Exercise goal
Report every line of the records that includes the word "plate".

(Object state change records)
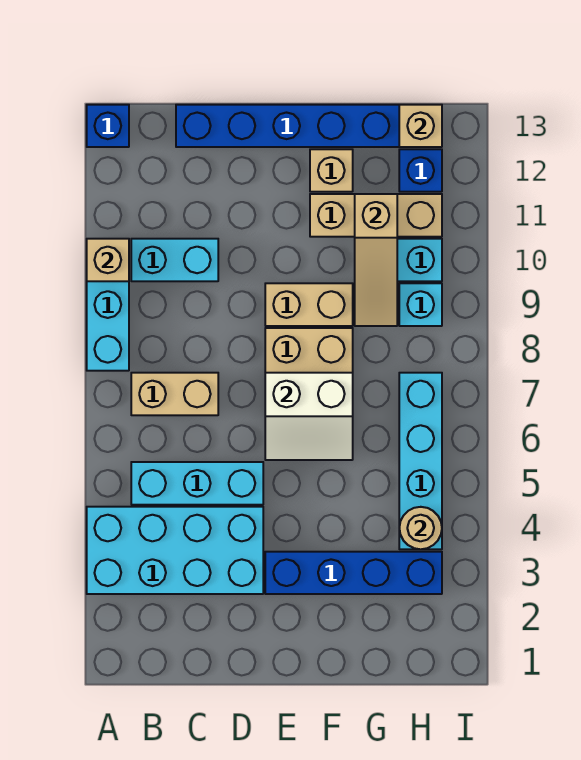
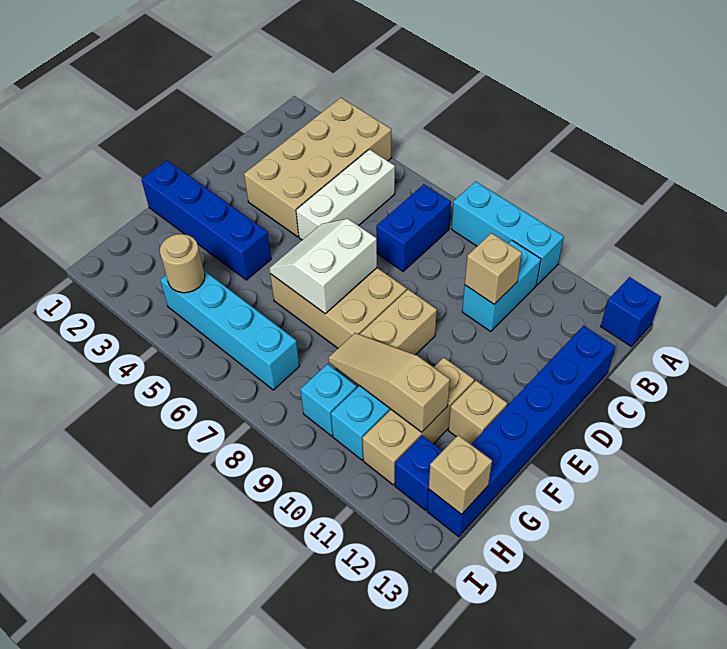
cyan brick A3:D4 level 1 -> tan brick A3:D4 level 1
tan brick A10 level 2 -> tan brick C10 level 2
cyan brick B5:D5 level 1 -> white brick B5:D5 level 1
tan brick B7:C7 level 1 -> blue brick B7:C7 level 1
blue brick E3:H3 level 1 -> blue brick F1:F4 level 1

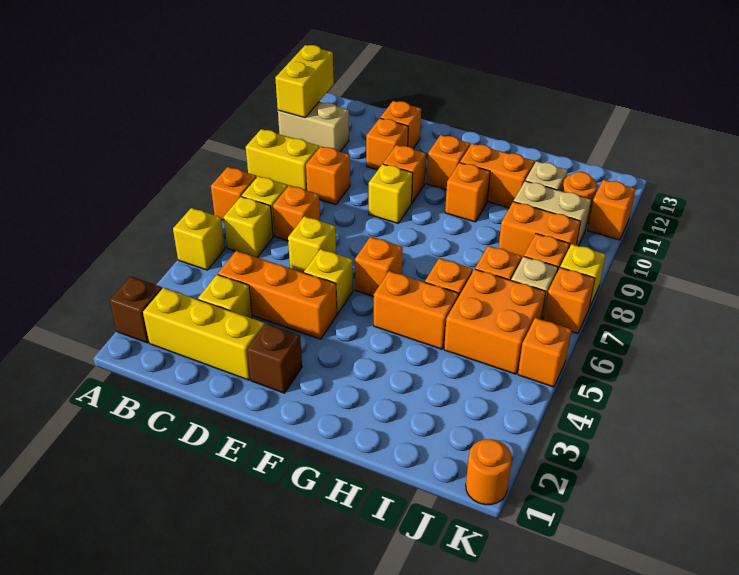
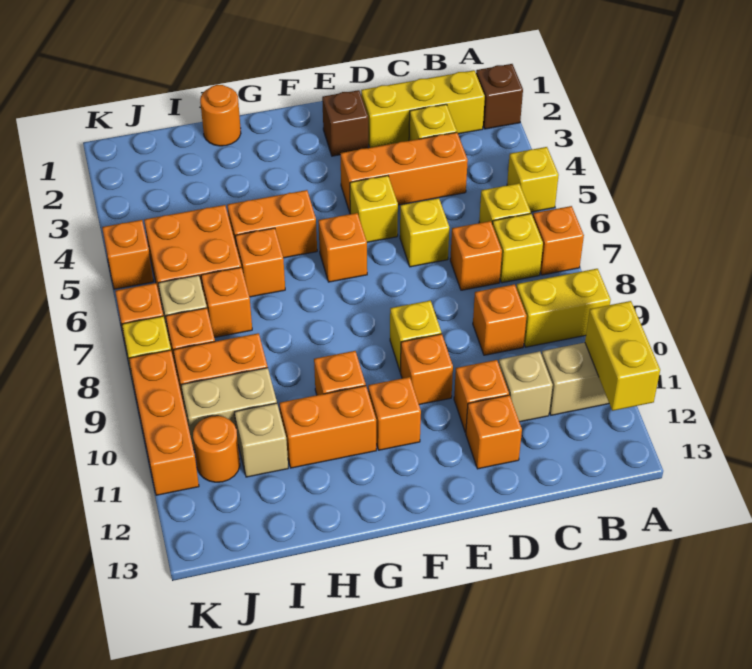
none -> tan brick C11 level 1
orange round brick K1 level 1 -> orange round brick H1 level 1
orange brick K11 level 1 -> orange brick K9:K11 level 1

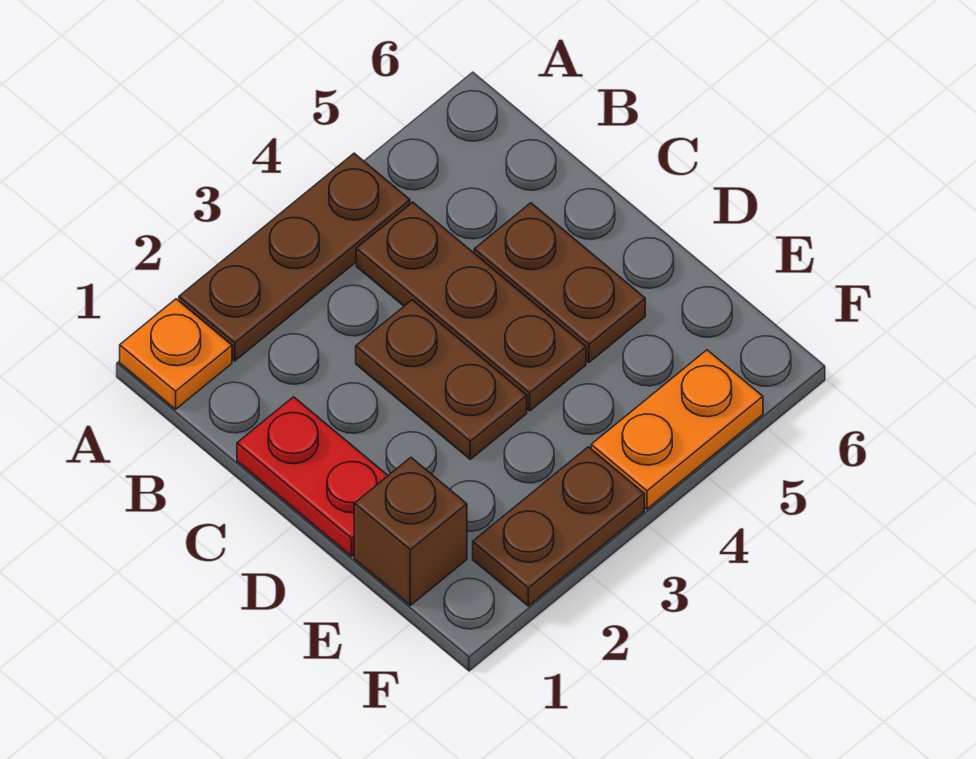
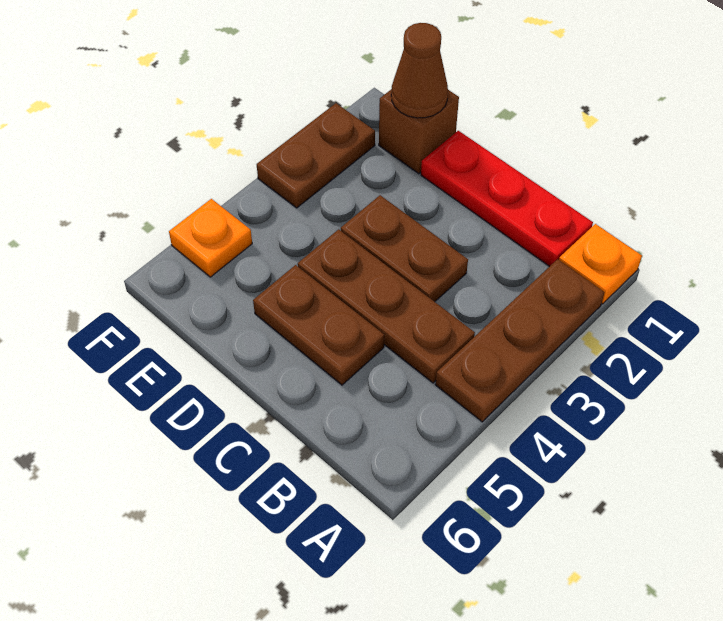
red plate C1:D1 level 1 -> red plate B1:D1 level 1
none -> brown cone E1 level 2
orange plate F4:F5 level 1 -> orange plate F5 level 1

Response box
red plate C1:D1 level 1 -> red plate B1:D1 level 1
orange plate F4:F5 level 1 -> orange plate F5 level 1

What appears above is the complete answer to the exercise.